• Task item:
Every line from the start of the records below to the line containing "pink toothbrush: 7 -> 3" should be retyped exactly, that line included, and no others.

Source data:
■ ■ ■ ■ ■

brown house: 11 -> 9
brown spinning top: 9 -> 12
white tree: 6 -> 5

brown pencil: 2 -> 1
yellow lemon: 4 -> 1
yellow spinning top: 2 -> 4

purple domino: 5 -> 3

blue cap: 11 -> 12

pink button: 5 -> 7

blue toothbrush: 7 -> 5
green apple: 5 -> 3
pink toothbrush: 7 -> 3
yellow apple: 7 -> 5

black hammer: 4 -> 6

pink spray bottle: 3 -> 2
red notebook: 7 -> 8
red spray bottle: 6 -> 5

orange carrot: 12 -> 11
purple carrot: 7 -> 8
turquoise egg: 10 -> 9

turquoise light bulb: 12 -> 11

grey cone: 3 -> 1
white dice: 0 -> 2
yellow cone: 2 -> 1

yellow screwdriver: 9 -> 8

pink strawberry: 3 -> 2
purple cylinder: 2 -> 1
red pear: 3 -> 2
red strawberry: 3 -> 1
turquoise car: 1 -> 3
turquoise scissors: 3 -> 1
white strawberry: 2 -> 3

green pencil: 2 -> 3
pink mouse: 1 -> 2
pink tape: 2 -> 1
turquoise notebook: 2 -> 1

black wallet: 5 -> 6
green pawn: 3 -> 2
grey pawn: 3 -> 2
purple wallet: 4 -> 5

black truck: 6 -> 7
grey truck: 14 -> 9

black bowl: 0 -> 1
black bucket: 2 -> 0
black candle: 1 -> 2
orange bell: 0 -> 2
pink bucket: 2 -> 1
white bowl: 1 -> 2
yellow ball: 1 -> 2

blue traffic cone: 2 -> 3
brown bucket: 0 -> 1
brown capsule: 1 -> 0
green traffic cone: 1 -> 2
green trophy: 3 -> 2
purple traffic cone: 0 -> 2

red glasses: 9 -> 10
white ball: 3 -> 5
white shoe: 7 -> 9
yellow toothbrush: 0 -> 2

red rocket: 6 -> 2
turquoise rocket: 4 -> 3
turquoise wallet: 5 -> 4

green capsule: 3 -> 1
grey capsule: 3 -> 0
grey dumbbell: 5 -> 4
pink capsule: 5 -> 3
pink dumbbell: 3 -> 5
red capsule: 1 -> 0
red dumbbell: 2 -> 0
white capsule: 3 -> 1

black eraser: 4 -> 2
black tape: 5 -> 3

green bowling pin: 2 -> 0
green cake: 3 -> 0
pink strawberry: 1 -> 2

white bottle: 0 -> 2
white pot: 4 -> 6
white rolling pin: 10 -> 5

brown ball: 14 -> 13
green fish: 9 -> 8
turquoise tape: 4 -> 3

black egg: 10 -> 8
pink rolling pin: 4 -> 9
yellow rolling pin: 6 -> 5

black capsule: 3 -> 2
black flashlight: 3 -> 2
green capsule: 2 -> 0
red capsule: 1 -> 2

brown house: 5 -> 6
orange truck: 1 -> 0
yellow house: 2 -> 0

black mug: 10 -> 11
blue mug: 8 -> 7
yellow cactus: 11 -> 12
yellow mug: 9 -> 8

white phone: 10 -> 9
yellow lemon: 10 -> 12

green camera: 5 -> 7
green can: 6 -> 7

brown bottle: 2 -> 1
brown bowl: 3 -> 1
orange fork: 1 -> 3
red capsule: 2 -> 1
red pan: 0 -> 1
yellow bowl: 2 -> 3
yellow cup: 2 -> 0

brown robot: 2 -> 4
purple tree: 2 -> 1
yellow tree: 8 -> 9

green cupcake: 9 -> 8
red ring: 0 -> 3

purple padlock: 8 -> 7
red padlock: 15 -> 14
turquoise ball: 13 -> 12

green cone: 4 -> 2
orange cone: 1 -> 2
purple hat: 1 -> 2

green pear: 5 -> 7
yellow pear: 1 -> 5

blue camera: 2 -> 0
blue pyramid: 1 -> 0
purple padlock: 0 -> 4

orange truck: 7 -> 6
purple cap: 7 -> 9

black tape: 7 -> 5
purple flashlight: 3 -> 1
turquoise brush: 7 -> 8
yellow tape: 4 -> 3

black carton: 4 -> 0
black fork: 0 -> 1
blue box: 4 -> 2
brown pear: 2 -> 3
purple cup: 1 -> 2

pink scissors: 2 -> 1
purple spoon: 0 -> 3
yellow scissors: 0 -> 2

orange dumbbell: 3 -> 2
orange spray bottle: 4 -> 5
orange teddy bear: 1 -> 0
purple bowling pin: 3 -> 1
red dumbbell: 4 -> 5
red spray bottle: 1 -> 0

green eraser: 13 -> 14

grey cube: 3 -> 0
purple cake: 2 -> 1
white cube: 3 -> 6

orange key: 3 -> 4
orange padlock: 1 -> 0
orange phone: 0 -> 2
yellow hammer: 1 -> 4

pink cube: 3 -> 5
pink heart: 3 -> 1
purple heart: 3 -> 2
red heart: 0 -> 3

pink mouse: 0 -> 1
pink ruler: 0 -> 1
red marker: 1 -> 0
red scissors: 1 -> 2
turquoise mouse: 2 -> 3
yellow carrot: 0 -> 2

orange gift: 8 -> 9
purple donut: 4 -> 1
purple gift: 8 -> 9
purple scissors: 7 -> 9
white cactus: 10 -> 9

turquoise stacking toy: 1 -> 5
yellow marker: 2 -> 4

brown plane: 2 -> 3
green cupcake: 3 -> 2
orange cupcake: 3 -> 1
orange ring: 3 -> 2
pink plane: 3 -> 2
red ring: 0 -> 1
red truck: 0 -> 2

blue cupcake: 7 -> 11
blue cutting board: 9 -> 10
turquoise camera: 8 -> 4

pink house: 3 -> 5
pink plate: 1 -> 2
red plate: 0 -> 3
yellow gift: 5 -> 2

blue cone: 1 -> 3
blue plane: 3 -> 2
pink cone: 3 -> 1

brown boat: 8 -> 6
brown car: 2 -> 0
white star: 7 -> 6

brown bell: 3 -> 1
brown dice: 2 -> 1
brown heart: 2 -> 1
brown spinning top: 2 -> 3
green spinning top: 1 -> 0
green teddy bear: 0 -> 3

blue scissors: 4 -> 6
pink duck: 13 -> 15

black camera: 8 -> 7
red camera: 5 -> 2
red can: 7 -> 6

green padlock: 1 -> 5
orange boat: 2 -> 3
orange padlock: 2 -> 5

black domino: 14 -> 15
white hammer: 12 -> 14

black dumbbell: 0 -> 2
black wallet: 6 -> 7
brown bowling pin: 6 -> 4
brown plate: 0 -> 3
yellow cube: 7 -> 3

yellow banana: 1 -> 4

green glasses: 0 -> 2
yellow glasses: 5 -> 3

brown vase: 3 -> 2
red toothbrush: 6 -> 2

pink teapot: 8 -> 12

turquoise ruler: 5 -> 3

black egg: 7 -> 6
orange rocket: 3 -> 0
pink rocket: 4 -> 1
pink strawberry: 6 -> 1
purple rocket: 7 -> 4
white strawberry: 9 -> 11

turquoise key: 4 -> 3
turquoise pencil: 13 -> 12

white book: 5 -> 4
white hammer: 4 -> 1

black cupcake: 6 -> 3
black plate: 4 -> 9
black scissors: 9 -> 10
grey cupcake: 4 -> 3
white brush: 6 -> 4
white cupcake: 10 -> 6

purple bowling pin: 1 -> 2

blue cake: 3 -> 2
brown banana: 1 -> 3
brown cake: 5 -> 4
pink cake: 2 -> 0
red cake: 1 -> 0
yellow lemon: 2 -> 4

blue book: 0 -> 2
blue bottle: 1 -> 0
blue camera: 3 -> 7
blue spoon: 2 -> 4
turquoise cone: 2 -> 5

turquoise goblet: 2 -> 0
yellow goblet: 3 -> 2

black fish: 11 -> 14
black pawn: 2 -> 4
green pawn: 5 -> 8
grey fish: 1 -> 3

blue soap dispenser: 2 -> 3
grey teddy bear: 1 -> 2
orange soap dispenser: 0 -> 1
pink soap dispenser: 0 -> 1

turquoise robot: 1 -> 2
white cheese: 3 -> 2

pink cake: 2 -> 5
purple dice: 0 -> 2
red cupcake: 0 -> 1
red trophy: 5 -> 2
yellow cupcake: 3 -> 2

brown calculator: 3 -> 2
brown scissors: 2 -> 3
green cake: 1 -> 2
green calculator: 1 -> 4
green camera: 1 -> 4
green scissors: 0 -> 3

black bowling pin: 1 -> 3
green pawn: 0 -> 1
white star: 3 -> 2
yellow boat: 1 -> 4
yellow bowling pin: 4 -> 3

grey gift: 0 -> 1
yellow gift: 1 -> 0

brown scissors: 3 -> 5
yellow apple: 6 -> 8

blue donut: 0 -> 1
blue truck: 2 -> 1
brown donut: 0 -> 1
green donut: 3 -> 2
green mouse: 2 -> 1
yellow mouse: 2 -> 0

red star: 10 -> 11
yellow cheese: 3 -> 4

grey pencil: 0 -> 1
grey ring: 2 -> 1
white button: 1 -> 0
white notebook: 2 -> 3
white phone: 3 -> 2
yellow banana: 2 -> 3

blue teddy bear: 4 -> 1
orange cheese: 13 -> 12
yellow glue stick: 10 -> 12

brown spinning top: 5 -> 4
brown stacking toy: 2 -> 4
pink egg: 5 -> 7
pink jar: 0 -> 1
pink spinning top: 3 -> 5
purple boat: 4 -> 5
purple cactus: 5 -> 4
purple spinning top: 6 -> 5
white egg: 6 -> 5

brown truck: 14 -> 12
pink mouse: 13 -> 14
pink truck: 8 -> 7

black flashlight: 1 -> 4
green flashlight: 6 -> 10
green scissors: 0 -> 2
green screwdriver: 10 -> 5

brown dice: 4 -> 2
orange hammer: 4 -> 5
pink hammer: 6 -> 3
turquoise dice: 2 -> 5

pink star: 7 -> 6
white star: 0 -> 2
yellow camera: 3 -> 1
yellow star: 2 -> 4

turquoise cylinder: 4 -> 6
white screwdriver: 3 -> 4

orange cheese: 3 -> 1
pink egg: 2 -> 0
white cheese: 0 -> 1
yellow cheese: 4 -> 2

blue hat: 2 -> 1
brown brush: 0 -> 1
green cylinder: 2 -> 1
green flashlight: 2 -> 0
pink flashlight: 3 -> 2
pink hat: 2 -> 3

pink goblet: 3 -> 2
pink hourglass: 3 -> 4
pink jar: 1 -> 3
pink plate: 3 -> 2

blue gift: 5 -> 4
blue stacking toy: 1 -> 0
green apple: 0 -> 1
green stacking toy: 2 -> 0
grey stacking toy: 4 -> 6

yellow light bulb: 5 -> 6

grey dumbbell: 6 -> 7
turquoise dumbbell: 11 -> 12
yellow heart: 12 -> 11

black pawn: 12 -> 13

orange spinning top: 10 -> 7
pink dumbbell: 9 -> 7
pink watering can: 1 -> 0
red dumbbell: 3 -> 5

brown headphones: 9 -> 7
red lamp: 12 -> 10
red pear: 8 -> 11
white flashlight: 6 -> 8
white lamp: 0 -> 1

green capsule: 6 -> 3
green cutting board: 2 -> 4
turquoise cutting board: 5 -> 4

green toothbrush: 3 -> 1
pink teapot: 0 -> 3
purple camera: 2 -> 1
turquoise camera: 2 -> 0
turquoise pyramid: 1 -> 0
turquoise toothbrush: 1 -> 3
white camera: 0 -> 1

■ ■ ■ ■ ■

• Final answer:
brown house: 11 -> 9
brown spinning top: 9 -> 12
white tree: 6 -> 5

brown pencil: 2 -> 1
yellow lemon: 4 -> 1
yellow spinning top: 2 -> 4

purple domino: 5 -> 3

blue cap: 11 -> 12

pink button: 5 -> 7

blue toothbrush: 7 -> 5
green apple: 5 -> 3
pink toothbrush: 7 -> 3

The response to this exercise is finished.